What is required: Give back, unchanged, the line containing "grey toothbrush: [232,481,292,615]" and every line after it up to the end of the listing.
- Opening Delimiter -
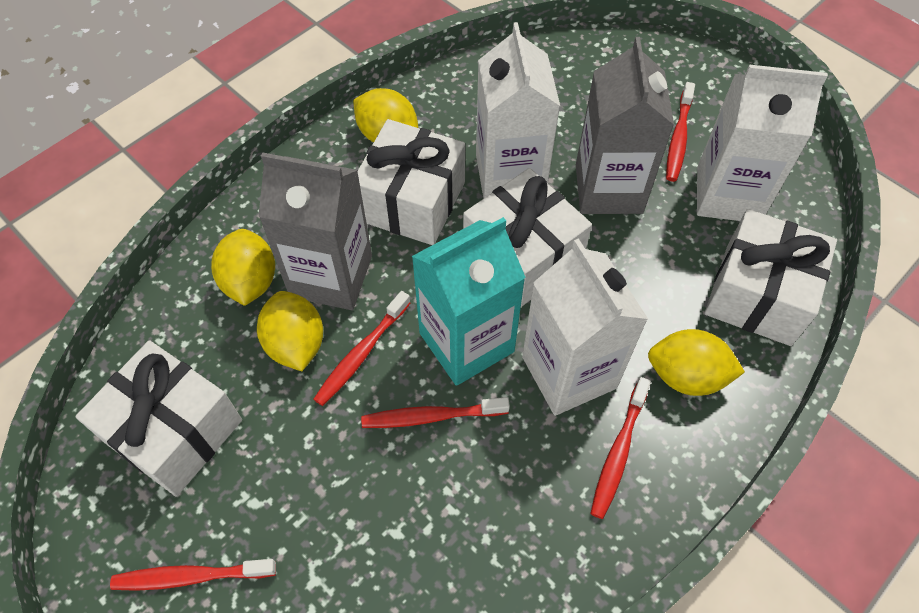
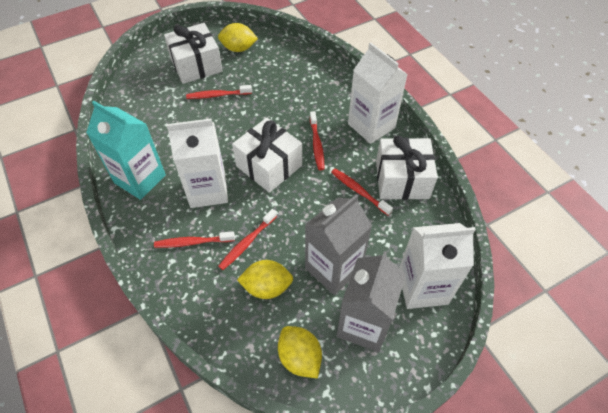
white gift: [75,340,242,497] [358,119,465,245] [463,168,592,307] [705,209,837,346] = 4 -> [164,23,223,84] [232,118,302,193] [376,136,438,200] = 3
yellow lemon: [211,229,275,306] [257,291,323,371] [353,88,418,142] [648,329,745,396] = 4 -> [218,23,258,52] [237,260,293,299] [278,326,322,378] = 3

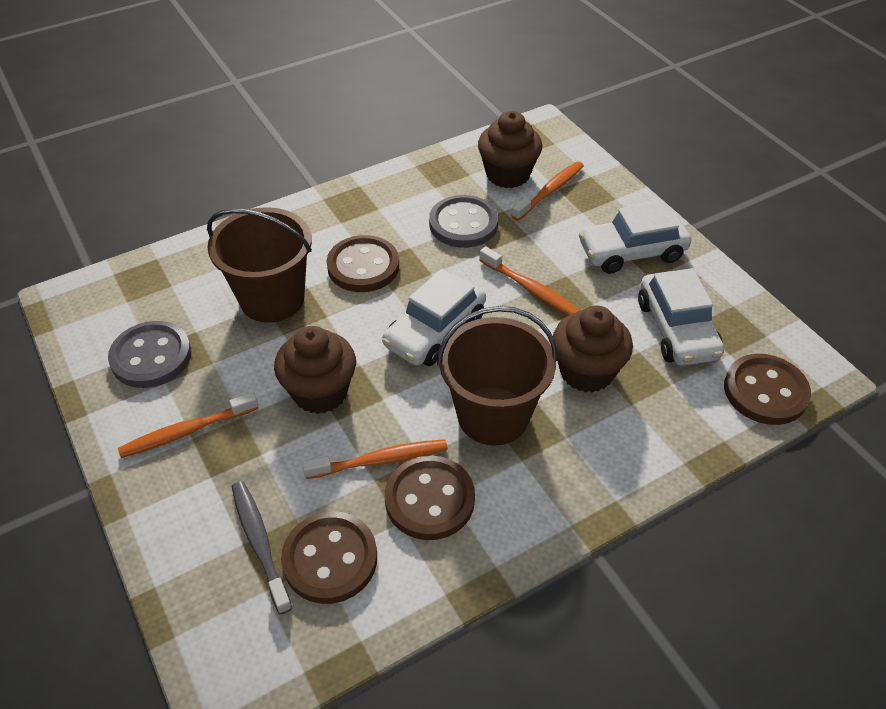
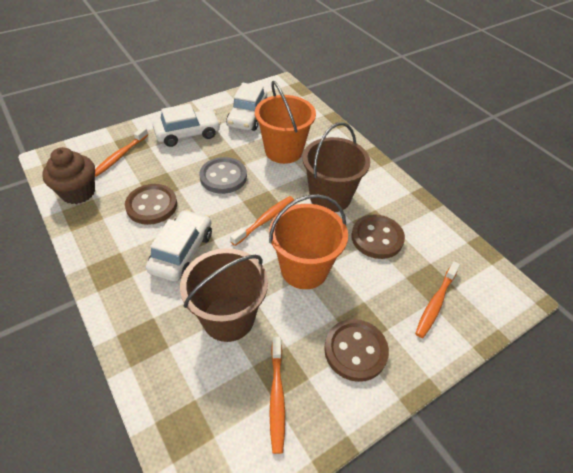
brown button: [281,511,377,604] [326,235,399,292] [385,456,475,540] [724,354,811,425] = 4 -> [125,184,177,225] [324,319,389,382] [351,215,405,259] = 3
brown cupcake: [274,326,356,414] [478,111,542,188] [553,305,633,393] = 3 -> [42,147,95,204] = 1
grey button: [108,321,191,388] [429,195,498,248] = 2 -> [199,157,247,194] = 1
grey toothbrush: [232,481,292,615] = 1 -> none = 0
orange bucket: none = 0 -> [255,81,316,164] [269,194,348,289] = 2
- Closing Delimiter -
Output of the exercise:
grey toothbrush: [232,481,292,615] = 1 -> none = 0
orange bucket: none = 0 -> [255,81,316,164] [269,194,348,289] = 2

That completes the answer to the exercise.